Description of the task: Would you transcribe exactly the lines below, starting at the one that contains "BARO2 pin SCL: A5 -> none" and ending with the last line, both included? Leave out all other lines.

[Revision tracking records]
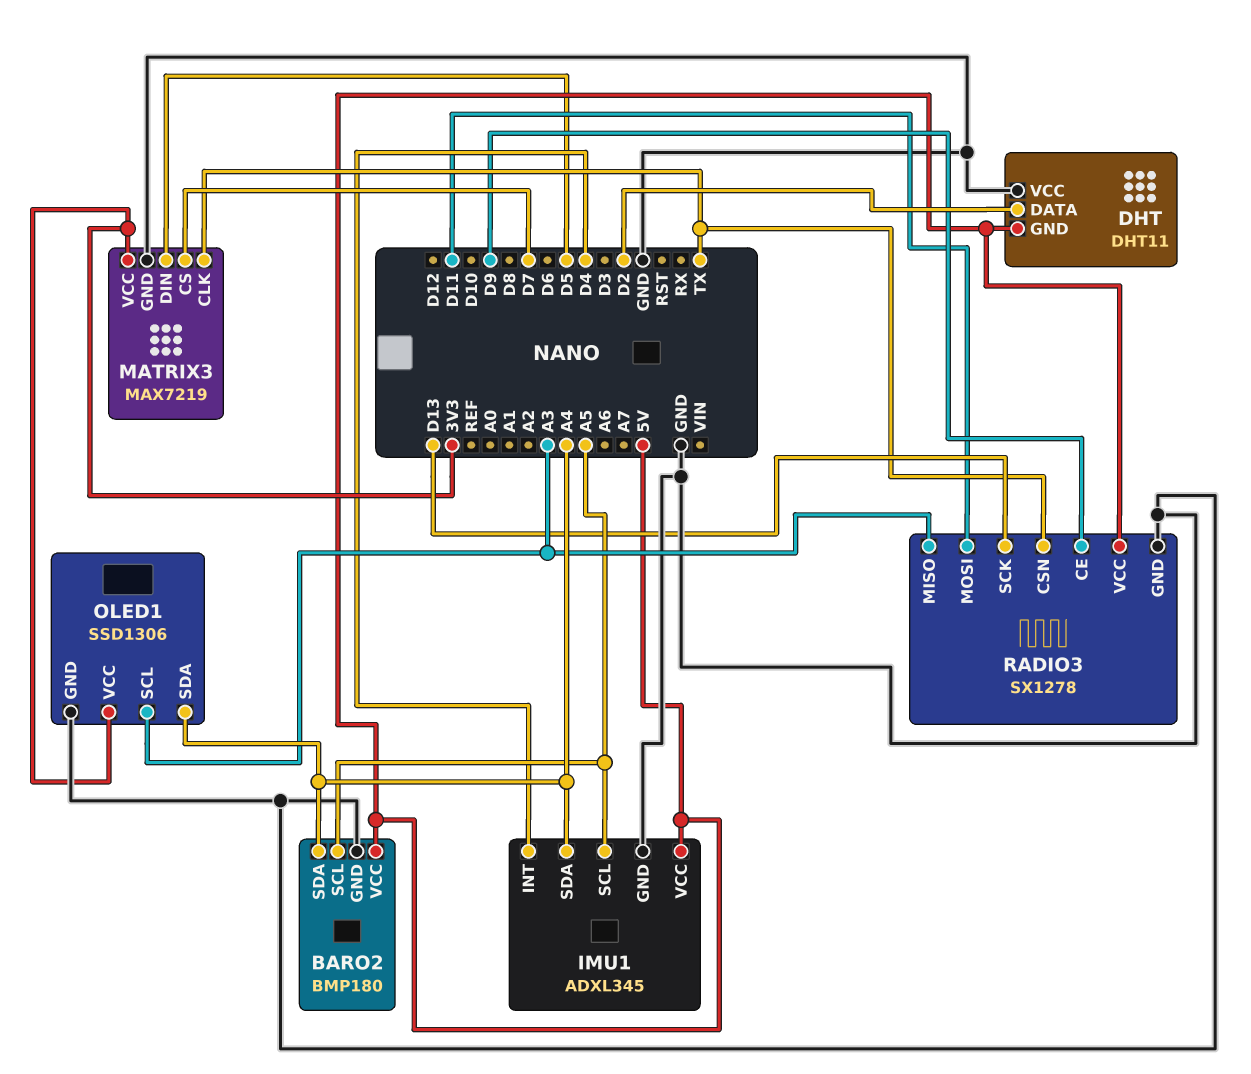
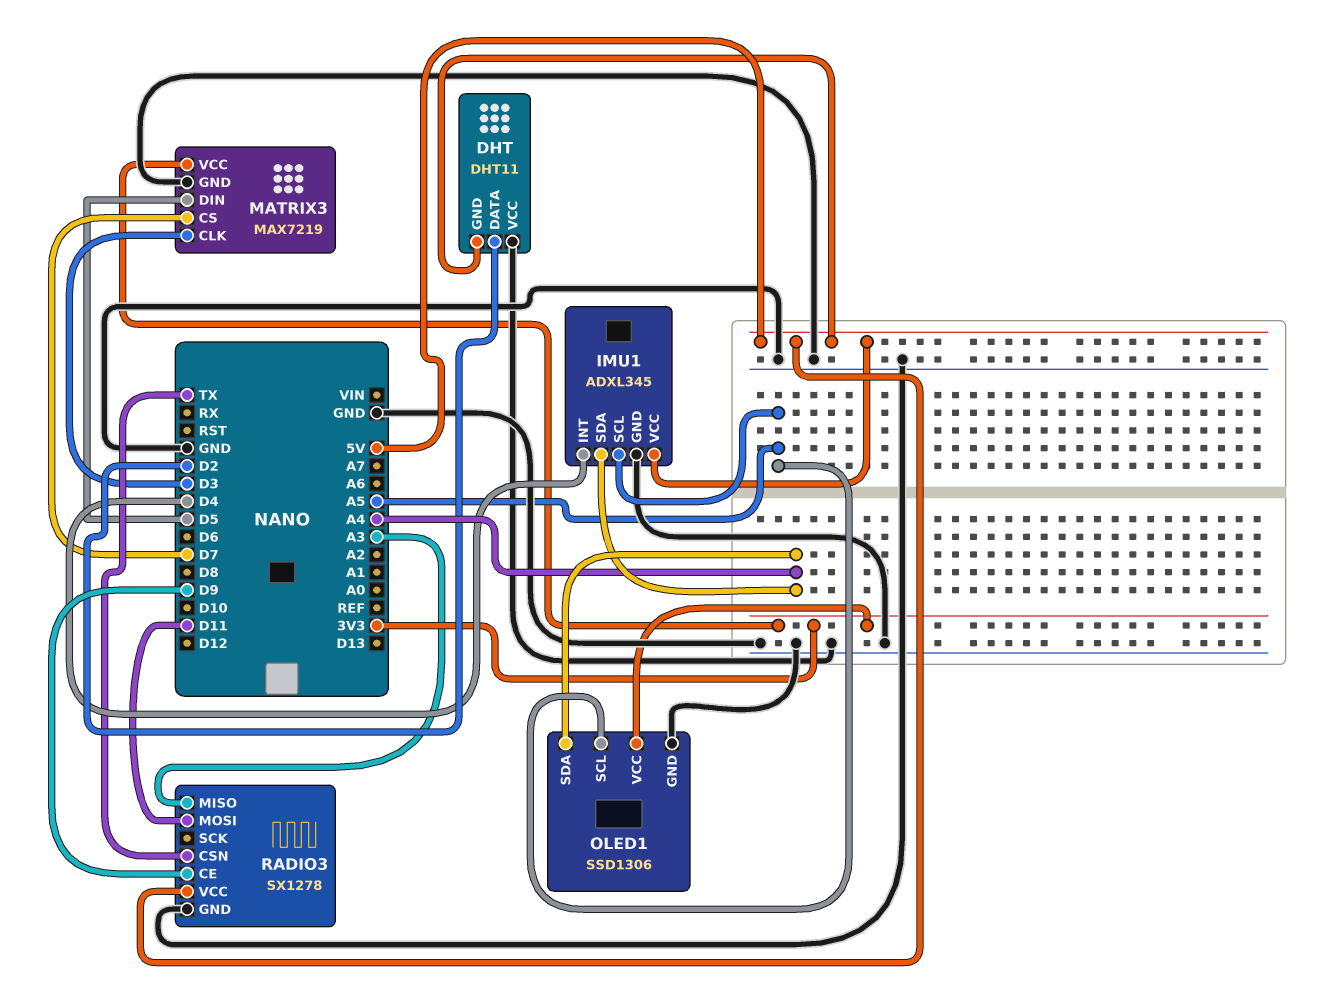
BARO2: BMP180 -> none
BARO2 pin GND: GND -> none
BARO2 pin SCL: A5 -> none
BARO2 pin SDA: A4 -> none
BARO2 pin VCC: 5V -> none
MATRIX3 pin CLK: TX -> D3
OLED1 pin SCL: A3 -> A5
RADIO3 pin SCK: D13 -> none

The answer:
BARO2 pin SCL: A5 -> none
BARO2 pin SDA: A4 -> none
BARO2 pin VCC: 5V -> none
MATRIX3 pin CLK: TX -> D3
OLED1 pin SCL: A3 -> A5
RADIO3 pin SCK: D13 -> none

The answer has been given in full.